*** The records

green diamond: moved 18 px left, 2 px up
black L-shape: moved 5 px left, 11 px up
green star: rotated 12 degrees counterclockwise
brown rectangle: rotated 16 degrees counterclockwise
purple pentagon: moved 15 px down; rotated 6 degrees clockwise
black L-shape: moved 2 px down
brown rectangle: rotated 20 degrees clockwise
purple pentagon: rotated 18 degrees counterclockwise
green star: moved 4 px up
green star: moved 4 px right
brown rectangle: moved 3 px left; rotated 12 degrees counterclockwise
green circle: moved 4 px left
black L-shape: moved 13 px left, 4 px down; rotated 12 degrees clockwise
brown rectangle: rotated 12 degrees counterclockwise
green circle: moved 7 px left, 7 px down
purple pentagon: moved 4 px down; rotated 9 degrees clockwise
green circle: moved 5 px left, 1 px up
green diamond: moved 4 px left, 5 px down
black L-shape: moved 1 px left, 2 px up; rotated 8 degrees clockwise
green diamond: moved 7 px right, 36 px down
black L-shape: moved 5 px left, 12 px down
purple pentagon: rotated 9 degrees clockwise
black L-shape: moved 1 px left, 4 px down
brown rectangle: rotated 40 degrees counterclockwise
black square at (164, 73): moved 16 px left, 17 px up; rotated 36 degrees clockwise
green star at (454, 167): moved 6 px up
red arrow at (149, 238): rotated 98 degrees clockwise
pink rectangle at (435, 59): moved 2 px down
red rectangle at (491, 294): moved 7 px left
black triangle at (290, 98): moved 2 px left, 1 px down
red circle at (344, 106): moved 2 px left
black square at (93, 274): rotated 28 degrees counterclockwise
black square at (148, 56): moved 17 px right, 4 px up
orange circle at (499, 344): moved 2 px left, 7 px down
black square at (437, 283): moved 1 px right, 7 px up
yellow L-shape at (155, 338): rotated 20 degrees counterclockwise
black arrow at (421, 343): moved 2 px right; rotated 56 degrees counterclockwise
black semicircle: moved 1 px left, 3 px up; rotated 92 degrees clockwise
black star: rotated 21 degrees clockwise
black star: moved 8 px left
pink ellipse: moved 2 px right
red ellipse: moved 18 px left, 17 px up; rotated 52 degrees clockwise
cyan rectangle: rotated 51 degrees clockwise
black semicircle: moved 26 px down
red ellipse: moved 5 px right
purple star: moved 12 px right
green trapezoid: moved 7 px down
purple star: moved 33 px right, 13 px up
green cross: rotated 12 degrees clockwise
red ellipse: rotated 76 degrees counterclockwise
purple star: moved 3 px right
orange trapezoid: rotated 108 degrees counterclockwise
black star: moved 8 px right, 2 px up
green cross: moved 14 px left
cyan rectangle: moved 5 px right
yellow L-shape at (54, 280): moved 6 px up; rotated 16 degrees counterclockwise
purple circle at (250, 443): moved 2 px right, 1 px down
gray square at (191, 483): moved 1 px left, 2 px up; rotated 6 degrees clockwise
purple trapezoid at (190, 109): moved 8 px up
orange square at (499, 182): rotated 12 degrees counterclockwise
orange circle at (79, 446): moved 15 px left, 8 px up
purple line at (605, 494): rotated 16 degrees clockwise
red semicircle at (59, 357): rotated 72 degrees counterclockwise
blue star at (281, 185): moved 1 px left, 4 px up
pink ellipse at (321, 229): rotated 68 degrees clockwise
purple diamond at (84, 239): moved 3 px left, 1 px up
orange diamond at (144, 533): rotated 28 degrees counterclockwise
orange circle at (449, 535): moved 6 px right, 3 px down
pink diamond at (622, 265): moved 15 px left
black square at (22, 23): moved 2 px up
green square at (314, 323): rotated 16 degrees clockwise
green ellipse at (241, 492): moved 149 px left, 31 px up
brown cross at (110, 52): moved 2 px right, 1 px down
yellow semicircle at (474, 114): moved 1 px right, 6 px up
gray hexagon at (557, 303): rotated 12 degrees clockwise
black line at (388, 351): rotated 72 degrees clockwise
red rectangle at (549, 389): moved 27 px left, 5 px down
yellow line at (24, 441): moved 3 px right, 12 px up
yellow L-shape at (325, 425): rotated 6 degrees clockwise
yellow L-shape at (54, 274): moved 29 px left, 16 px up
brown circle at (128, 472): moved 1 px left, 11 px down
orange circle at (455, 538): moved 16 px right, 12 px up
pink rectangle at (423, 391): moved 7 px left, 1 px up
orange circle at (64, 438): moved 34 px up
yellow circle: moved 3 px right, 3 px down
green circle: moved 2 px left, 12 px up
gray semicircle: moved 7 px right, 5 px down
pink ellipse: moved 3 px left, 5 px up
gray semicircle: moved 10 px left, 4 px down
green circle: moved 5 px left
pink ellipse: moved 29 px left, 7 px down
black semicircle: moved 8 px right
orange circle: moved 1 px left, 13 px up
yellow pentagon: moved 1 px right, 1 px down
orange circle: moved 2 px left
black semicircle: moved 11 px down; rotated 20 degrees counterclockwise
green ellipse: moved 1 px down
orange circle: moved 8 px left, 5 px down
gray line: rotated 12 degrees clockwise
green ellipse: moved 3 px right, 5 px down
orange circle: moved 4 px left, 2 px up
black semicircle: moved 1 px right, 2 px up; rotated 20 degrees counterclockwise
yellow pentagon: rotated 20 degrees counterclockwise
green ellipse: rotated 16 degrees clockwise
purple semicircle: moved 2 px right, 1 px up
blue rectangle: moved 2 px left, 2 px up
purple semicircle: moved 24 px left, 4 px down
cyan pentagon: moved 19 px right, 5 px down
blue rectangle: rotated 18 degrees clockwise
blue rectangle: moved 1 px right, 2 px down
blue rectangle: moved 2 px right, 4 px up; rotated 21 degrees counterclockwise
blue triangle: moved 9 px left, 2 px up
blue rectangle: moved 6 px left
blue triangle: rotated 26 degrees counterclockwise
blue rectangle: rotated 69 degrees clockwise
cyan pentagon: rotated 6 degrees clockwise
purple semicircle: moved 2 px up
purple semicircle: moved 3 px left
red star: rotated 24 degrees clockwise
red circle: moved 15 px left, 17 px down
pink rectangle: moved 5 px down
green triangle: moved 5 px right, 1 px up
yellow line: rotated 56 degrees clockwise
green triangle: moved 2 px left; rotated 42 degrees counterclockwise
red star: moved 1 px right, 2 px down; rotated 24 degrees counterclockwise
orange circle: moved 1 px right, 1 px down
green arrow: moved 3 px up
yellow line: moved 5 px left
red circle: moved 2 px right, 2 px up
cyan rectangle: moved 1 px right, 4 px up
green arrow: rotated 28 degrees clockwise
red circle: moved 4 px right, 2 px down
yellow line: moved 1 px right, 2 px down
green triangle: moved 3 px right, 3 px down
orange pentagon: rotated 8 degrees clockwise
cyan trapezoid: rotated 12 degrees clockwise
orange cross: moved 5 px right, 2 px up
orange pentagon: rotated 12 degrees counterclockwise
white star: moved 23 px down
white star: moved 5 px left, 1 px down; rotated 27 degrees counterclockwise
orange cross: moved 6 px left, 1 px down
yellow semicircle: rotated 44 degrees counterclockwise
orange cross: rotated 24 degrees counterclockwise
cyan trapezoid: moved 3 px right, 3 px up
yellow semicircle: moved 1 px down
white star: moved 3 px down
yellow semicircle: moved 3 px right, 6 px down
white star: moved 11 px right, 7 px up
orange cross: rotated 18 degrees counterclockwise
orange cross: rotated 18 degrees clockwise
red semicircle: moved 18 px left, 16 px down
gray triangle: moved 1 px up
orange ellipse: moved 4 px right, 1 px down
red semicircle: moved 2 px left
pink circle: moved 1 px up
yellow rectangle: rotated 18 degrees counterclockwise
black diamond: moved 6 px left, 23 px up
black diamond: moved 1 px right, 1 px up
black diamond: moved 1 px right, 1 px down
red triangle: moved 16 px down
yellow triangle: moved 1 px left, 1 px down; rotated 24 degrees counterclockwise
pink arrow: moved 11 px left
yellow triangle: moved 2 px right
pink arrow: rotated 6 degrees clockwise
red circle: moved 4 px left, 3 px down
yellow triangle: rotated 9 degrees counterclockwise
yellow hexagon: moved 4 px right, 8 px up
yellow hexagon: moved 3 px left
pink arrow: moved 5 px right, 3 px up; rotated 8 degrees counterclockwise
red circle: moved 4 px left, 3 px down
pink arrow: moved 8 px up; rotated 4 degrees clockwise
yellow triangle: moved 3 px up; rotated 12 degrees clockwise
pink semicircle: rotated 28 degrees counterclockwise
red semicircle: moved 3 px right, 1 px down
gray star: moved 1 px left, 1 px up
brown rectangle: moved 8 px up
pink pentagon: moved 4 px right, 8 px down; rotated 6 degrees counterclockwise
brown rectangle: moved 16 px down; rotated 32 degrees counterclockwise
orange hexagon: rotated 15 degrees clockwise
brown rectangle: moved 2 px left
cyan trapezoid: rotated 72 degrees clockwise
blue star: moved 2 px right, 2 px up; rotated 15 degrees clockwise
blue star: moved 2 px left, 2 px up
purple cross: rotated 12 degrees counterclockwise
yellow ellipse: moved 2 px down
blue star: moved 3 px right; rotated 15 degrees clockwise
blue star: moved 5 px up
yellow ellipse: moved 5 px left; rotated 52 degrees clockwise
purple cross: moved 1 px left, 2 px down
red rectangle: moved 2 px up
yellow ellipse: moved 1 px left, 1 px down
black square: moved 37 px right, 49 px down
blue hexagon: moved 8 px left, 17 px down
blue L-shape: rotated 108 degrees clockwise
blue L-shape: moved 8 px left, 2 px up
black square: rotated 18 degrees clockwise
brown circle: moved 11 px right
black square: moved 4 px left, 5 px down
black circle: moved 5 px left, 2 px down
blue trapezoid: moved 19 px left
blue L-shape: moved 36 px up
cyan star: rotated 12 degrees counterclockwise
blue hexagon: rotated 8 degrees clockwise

******

**Instructions for the task**
Repeat the material above from its first line through the line containing "orange circle at (499, 344): moved", both included.

**Response**
green diamond: moved 18 px left, 2 px up
black L-shape: moved 5 px left, 11 px up
green star: rotated 12 degrees counterclockwise
brown rectangle: rotated 16 degrees counterclockwise
purple pentagon: moved 15 px down; rotated 6 degrees clockwise
black L-shape: moved 2 px down
brown rectangle: rotated 20 degrees clockwise
purple pentagon: rotated 18 degrees counterclockwise
green star: moved 4 px up
green star: moved 4 px right
brown rectangle: moved 3 px left; rotated 12 degrees counterclockwise
green circle: moved 4 px left
black L-shape: moved 13 px left, 4 px down; rotated 12 degrees clockwise
brown rectangle: rotated 12 degrees counterclockwise
green circle: moved 7 px left, 7 px down
purple pentagon: moved 4 px down; rotated 9 degrees clockwise
green circle: moved 5 px left, 1 px up
green diamond: moved 4 px left, 5 px down
black L-shape: moved 1 px left, 2 px up; rotated 8 degrees clockwise
green diamond: moved 7 px right, 36 px down
black L-shape: moved 5 px left, 12 px down
purple pentagon: rotated 9 degrees clockwise
black L-shape: moved 1 px left, 4 px down
brown rectangle: rotated 40 degrees counterclockwise
black square at (164, 73): moved 16 px left, 17 px up; rotated 36 degrees clockwise
green star at (454, 167): moved 6 px up
red arrow at (149, 238): rotated 98 degrees clockwise
pink rectangle at (435, 59): moved 2 px down
red rectangle at (491, 294): moved 7 px left
black triangle at (290, 98): moved 2 px left, 1 px down
red circle at (344, 106): moved 2 px left
black square at (93, 274): rotated 28 degrees counterclockwise
black square at (148, 56): moved 17 px right, 4 px up
orange circle at (499, 344): moved 2 px left, 7 px down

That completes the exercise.